Dataset excerpts:
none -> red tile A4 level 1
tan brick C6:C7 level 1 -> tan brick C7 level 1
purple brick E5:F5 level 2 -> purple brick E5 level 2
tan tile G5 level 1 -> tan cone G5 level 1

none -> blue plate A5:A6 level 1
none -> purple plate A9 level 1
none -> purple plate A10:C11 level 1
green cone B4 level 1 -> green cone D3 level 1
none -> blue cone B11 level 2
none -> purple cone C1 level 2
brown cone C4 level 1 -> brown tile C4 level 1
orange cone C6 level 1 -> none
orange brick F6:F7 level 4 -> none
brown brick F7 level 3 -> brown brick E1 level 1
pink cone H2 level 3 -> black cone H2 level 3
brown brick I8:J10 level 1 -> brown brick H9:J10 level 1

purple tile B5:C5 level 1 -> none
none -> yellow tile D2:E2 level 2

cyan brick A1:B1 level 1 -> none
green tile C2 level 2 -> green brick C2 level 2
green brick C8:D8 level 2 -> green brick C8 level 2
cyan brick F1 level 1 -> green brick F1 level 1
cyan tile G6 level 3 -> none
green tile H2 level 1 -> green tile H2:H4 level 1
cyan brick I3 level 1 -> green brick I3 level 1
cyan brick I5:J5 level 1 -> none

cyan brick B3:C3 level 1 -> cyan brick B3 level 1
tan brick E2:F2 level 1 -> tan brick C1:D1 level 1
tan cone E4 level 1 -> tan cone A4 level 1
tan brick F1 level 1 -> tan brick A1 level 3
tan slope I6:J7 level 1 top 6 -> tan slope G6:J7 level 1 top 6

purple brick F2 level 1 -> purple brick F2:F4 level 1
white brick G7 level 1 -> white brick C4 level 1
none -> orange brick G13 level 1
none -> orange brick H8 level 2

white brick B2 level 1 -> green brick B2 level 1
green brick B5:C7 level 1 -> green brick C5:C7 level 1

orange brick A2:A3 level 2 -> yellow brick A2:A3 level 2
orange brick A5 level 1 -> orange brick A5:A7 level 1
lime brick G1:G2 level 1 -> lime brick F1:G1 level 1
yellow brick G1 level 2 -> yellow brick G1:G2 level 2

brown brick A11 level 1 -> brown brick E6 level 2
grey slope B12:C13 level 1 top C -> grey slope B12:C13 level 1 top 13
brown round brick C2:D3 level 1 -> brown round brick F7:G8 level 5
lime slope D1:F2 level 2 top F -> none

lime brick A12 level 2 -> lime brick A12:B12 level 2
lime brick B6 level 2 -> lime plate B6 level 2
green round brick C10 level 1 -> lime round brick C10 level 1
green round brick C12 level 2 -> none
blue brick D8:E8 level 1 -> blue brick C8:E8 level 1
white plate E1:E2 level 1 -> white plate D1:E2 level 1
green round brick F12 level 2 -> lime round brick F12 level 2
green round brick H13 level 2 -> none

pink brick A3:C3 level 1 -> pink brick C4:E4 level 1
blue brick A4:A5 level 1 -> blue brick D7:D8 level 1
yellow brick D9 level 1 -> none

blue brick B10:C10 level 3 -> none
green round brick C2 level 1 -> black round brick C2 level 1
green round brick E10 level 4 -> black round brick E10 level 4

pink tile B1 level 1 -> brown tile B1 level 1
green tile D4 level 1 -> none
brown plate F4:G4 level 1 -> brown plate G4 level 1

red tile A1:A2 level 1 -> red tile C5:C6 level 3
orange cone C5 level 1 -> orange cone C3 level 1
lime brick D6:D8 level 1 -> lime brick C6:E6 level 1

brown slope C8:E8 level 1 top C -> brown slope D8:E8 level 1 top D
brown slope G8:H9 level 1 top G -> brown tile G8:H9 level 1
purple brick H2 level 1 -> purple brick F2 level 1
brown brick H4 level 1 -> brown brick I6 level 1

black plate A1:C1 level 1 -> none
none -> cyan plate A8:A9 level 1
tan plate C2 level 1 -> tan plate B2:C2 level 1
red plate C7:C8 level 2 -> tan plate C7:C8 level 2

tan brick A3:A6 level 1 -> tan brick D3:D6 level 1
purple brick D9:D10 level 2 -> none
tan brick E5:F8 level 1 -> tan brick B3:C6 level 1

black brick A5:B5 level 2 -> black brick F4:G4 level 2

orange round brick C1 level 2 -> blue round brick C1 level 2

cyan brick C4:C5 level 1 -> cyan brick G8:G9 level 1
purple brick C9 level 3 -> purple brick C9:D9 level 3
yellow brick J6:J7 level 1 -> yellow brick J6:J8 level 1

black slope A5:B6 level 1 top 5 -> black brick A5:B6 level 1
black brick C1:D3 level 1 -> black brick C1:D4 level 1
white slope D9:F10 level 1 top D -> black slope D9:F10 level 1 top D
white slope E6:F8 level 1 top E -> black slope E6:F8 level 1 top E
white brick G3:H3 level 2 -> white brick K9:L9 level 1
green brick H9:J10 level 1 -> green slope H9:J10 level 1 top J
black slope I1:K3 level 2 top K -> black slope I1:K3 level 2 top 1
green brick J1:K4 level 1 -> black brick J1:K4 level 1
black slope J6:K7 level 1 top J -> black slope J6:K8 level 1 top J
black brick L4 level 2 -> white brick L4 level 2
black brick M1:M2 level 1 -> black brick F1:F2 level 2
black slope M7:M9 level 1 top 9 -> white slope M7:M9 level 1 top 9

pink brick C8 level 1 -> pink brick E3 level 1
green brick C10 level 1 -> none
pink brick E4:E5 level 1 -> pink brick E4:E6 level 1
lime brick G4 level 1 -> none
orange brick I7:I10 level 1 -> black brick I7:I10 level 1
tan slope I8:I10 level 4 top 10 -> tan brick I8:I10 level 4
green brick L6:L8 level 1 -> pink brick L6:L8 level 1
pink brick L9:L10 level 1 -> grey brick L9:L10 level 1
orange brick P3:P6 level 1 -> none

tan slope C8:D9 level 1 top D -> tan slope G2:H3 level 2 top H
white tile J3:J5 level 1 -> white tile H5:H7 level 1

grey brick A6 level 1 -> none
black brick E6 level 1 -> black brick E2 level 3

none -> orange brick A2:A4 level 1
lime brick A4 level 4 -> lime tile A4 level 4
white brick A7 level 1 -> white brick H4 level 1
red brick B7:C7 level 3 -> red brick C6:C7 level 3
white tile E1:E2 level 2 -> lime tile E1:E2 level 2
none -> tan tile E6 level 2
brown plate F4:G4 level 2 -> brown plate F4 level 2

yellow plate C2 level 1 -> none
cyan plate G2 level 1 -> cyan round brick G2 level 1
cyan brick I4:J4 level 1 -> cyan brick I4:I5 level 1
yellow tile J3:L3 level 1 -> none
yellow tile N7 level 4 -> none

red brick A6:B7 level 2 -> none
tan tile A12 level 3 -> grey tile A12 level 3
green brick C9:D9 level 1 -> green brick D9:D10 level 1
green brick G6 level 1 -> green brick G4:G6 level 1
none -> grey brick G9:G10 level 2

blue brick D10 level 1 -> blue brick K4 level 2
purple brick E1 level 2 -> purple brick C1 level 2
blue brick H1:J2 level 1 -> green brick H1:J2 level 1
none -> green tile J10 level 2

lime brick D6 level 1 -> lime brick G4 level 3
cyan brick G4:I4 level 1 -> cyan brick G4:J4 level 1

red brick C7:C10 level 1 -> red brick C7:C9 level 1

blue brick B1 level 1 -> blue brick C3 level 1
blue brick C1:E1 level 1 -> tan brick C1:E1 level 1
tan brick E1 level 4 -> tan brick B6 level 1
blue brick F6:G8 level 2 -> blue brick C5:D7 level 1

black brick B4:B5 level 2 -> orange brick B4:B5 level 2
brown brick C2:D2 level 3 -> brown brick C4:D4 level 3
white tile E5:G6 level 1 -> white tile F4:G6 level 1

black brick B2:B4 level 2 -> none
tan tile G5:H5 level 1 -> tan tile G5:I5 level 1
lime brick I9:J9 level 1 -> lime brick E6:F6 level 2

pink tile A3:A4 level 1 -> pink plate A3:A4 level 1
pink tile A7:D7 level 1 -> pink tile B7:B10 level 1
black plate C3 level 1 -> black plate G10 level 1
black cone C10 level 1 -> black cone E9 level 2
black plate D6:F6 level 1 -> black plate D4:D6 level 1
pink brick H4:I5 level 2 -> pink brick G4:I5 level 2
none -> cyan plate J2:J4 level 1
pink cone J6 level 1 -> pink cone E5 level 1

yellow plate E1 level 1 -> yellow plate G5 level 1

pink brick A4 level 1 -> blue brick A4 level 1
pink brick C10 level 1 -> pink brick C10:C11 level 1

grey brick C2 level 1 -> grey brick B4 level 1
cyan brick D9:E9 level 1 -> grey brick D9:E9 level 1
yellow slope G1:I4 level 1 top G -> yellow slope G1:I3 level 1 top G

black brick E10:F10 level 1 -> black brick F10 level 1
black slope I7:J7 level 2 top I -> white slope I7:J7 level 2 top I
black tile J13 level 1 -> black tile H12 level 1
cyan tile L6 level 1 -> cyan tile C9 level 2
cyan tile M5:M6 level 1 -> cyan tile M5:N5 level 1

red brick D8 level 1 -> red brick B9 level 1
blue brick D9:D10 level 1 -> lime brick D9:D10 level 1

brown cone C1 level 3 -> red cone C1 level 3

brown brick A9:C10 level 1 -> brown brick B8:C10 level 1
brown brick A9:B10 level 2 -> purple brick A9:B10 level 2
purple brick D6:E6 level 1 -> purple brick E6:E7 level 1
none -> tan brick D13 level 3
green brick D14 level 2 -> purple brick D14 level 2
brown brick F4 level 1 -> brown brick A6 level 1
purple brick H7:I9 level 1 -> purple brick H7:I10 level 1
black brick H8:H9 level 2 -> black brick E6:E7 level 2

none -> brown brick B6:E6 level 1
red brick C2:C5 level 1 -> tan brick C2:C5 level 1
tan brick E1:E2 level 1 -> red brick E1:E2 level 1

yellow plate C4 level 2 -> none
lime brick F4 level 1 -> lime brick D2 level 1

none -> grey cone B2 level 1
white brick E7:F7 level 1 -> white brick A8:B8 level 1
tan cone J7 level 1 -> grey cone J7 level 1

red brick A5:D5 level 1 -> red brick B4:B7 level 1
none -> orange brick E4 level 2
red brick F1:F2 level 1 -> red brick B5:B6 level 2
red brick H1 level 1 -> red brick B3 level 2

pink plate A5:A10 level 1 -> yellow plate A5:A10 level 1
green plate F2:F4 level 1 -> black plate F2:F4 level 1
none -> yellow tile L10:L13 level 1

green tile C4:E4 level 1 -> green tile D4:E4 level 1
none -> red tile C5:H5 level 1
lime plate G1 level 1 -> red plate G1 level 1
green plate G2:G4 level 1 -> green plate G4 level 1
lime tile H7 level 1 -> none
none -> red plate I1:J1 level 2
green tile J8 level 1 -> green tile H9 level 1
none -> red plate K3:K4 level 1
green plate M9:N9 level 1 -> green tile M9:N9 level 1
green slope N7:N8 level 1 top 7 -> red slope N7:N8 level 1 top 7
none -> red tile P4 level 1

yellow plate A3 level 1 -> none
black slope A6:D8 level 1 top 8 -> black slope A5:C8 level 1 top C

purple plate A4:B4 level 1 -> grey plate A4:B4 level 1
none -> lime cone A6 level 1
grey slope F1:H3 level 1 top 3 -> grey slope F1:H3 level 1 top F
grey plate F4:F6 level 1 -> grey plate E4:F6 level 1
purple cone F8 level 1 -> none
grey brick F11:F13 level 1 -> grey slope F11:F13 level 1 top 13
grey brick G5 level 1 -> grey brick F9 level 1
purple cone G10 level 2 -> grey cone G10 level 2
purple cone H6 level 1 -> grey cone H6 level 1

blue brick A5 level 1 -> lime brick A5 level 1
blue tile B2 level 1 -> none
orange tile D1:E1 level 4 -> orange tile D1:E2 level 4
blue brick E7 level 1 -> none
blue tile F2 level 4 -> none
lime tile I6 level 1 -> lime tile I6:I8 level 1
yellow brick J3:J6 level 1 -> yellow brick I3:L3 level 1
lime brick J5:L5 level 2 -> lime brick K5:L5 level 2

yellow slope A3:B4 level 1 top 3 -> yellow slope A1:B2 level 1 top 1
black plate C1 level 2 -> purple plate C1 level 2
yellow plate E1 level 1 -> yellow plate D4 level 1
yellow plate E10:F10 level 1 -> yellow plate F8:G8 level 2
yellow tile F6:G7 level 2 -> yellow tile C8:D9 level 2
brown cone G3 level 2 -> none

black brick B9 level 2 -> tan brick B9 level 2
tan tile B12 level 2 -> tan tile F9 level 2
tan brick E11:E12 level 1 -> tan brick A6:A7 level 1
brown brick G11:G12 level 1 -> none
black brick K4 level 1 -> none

## WORK TO COMPLETE
Beginning at the top of the records above, transcribe each line exactly up to and including the line that holds "none -> purple cone C1 level 2".

## RESULT OF THE TASK
none -> red tile A4 level 1
tan brick C6:C7 level 1 -> tan brick C7 level 1
purple brick E5:F5 level 2 -> purple brick E5 level 2
tan tile G5 level 1 -> tan cone G5 level 1

none -> blue plate A5:A6 level 1
none -> purple plate A9 level 1
none -> purple plate A10:C11 level 1
green cone B4 level 1 -> green cone D3 level 1
none -> blue cone B11 level 2
none -> purple cone C1 level 2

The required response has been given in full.